### PROBLEM DETAILS:
Arrange as a JSON list of strings, one per line with blank lines omitted, the lines running from the line that contains "brown cross: moved 4 px right" through the end of the records. Leave the pictures out of the answer.

--- start of TASK DATA ---

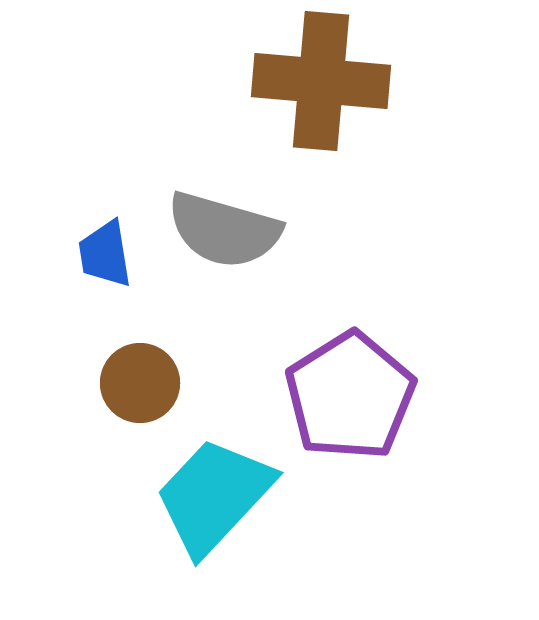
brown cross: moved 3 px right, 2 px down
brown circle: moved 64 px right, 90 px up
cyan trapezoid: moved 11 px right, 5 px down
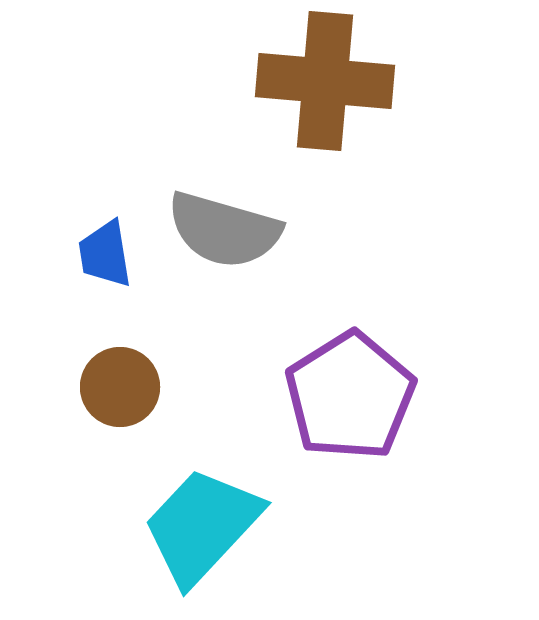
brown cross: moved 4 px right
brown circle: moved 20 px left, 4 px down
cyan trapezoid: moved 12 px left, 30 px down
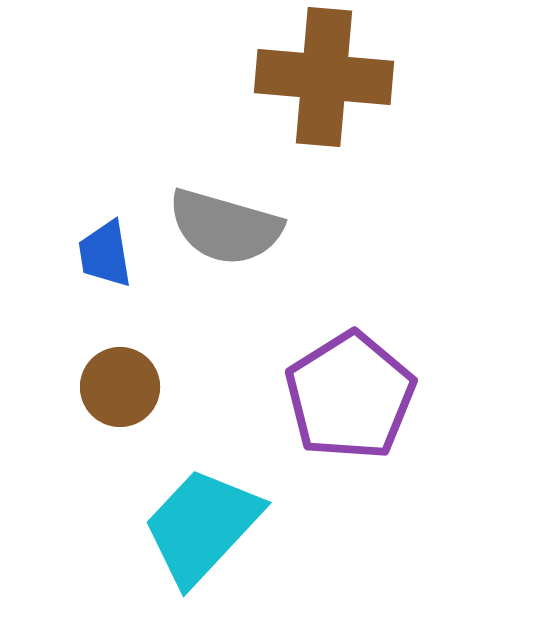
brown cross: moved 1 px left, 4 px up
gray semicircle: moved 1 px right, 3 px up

--- end of TASK DATA ---

### OUTPUT OF THE TASK:
[
  "brown cross: moved 4 px right",
  "brown circle: moved 20 px left, 4 px down",
  "cyan trapezoid: moved 12 px left, 30 px down",
  "brown cross: moved 1 px left, 4 px up",
  "gray semicircle: moved 1 px right, 3 px up"
]